(TRY IT) Scan the lines below for the string "purple" and report how many lines contain it, giving only the number.

───

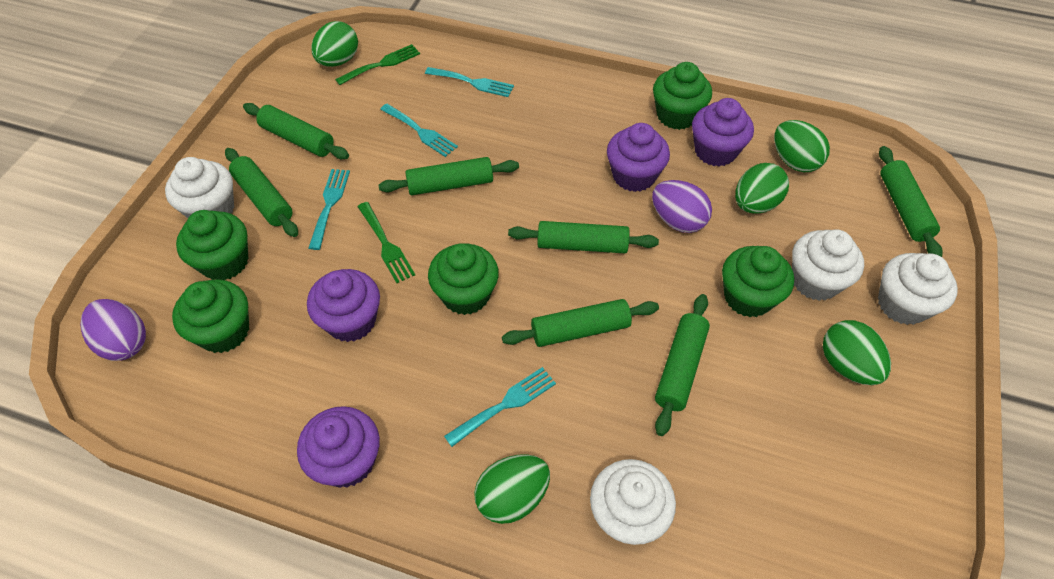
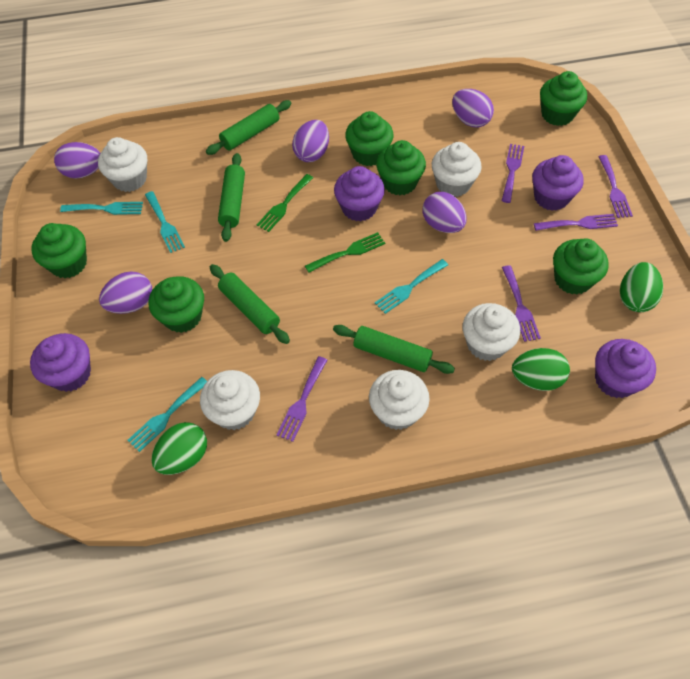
green cupcake: 5 -> 6
green egg: 5 -> 3
green rolling pin: 7 -> 4
purple egg: 2 -> 5
purple fork: 0 -> 5
white cupcake: 4 -> 5

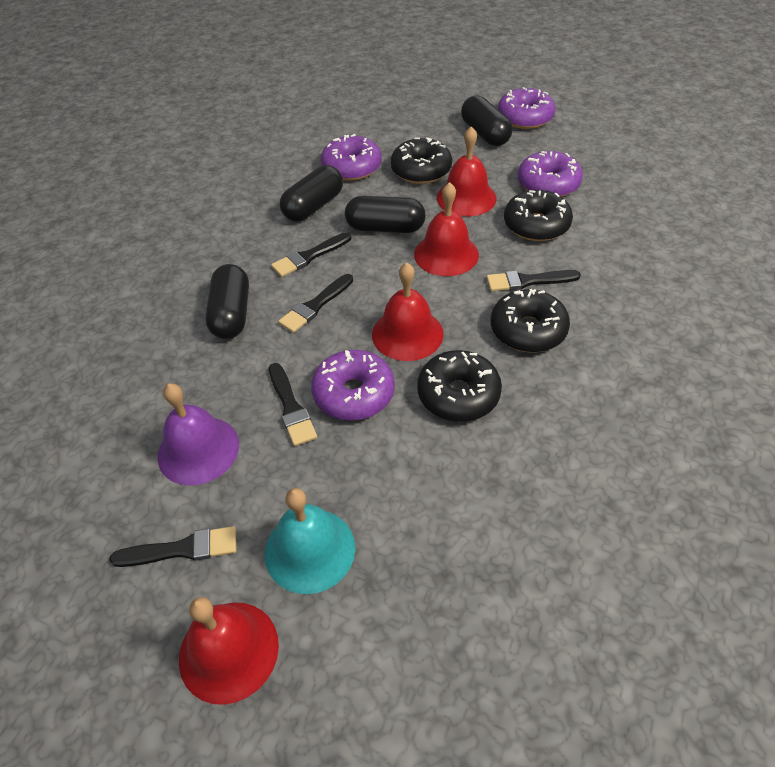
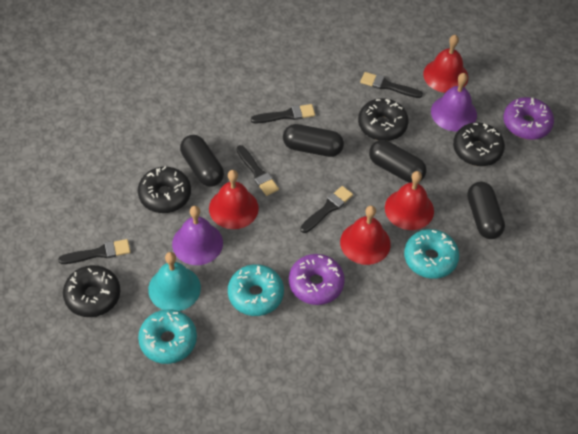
purple bell: 1 -> 2
purple donut: 4 -> 2
turquoise donut: 0 -> 3

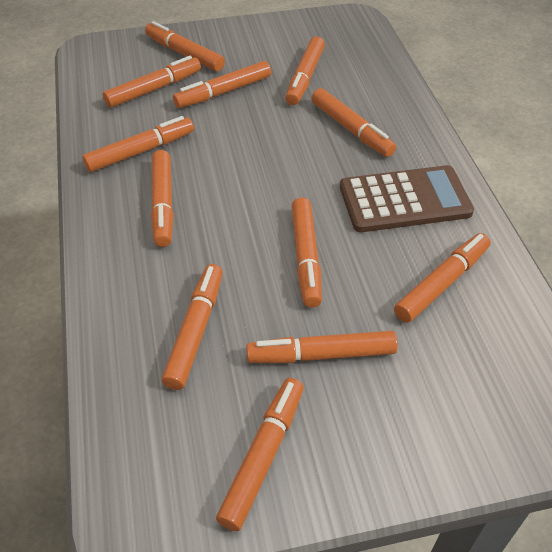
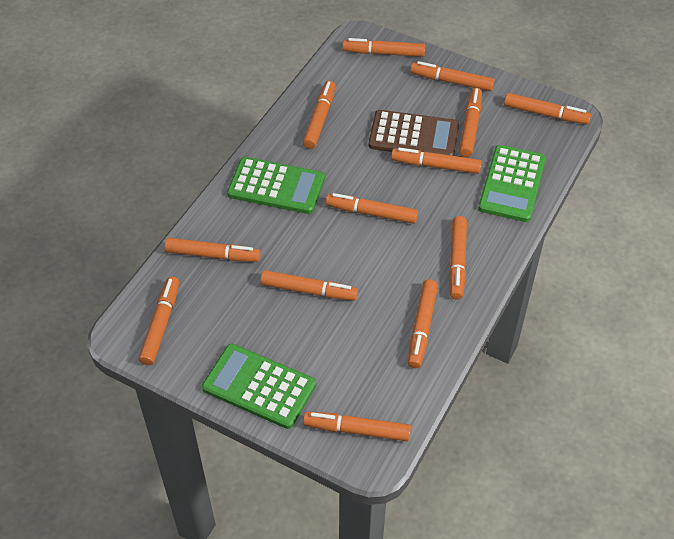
green calculator: 0 -> 3
orange marker: 12 -> 13

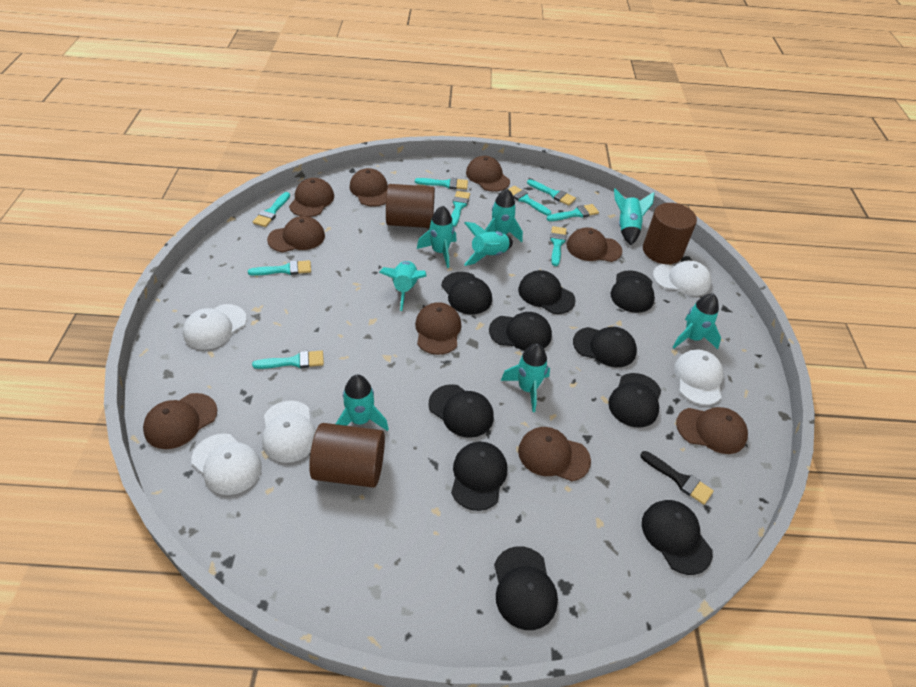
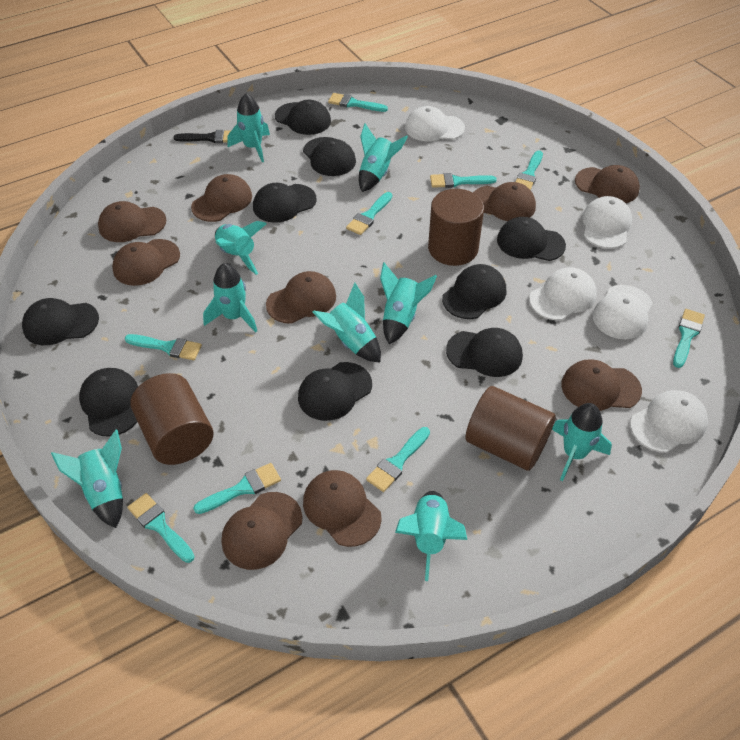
black cap: 10 -> 9
turquoise rocket: 8 -> 9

───

(SOLUTION TO THIS EXERCISE) 4